### WORK REQUEST
Return all lines of the records that contain the word "turned".

• • •

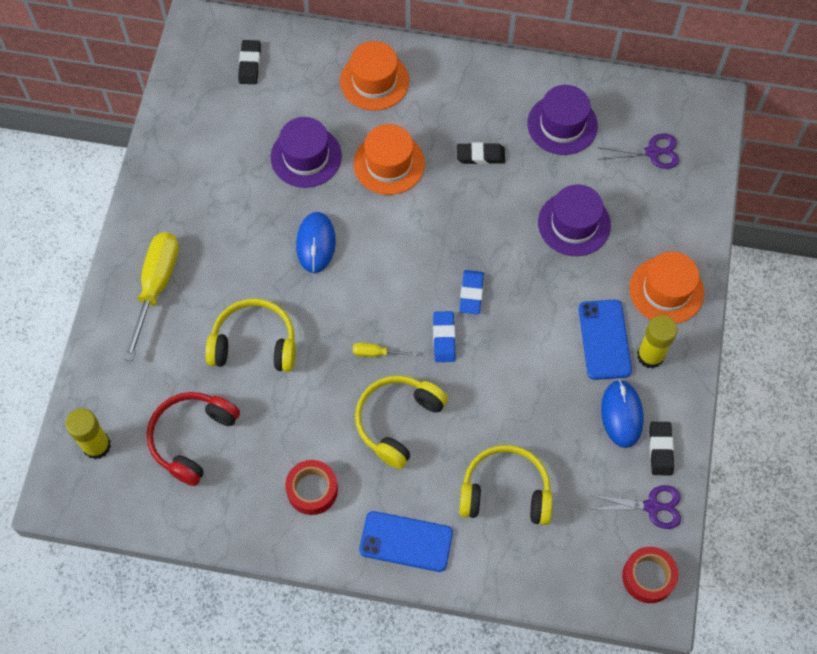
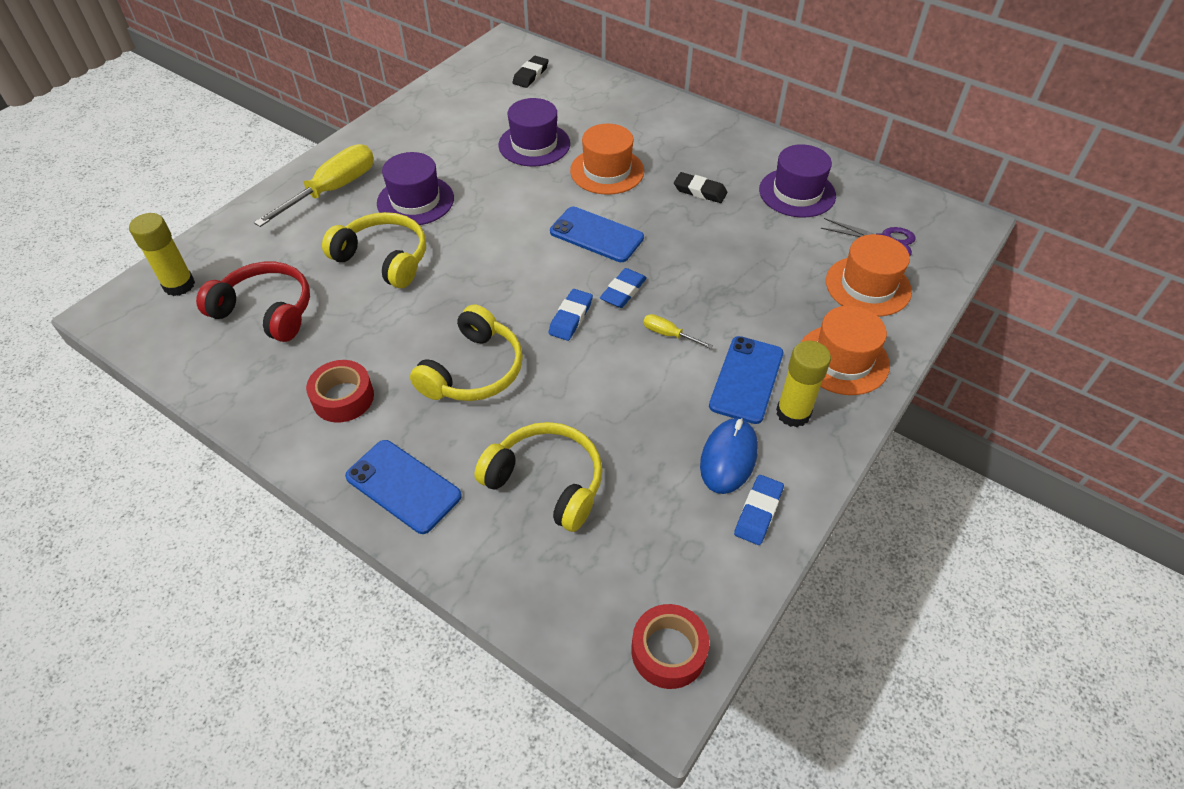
camera: 25 degrees right, 15 degrees down
(192, 438) = (266, 310): red headphones -> red headphones turned 60 degrees clockwise
(316, 243) = (498, 205): blue mouse -> none
(374, 81) = (632, 114): orange hat -> orange hat (868, 286)
(375, 353) = (493, 306): yellow screwdriver -> yellow screwdriver (668, 334)
(397, 421) = (474, 371): yellow headphones -> yellow headphones turned 150 degrees clockwise
(418, 242) = (596, 235): none -> blue phone
(574, 224) = (767, 270): purple hat -> purple hat (415, 201)
(652, 506) = (715, 570): purple scissors -> none
(660, 449) = (758, 512): black eraser -> blue eraser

• • •

### YOUR RESPONSE
(192, 438) = (266, 310): red headphones -> red headphones turned 60 degrees clockwise
(397, 421) = (474, 371): yellow headphones -> yellow headphones turned 150 degrees clockwise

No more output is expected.